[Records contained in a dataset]
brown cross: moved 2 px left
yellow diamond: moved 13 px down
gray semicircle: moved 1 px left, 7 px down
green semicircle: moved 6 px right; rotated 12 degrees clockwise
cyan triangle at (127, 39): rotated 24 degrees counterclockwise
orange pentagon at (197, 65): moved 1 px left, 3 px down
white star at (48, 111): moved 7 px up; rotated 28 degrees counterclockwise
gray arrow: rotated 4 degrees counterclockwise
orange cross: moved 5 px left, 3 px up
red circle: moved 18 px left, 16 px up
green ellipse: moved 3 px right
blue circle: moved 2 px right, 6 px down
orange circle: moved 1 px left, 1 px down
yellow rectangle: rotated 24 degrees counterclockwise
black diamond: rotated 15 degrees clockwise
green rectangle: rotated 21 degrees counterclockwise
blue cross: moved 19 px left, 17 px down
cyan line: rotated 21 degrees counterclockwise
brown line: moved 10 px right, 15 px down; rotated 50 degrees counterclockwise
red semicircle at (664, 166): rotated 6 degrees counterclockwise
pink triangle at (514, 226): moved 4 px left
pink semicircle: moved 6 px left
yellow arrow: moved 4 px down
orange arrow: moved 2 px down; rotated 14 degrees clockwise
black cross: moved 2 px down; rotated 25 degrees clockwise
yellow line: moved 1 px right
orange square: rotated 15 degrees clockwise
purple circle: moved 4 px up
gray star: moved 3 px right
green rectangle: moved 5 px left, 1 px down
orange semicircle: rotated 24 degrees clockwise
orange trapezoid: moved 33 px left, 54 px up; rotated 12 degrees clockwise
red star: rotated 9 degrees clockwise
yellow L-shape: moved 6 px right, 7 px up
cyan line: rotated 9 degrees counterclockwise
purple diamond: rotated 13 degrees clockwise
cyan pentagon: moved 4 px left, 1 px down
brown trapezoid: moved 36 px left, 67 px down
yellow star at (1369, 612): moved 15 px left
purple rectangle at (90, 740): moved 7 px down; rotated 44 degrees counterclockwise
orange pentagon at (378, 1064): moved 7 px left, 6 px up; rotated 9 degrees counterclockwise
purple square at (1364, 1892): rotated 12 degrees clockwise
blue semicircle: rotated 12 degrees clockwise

§ **WHAT IS NEEDED**: Copy out the range of lines above starting at the line with "orange arrow: moved" and ending at the line with "yellow L-shape: moved 6 px right, 7 px up", exactly and including both.

§ **EXPECTED ANSWER**:
orange arrow: moved 2 px down; rotated 14 degrees clockwise
black cross: moved 2 px down; rotated 25 degrees clockwise
yellow line: moved 1 px right
orange square: rotated 15 degrees clockwise
purple circle: moved 4 px up
gray star: moved 3 px right
green rectangle: moved 5 px left, 1 px down
orange semicircle: rotated 24 degrees clockwise
orange trapezoid: moved 33 px left, 54 px up; rotated 12 degrees clockwise
red star: rotated 9 degrees clockwise
yellow L-shape: moved 6 px right, 7 px up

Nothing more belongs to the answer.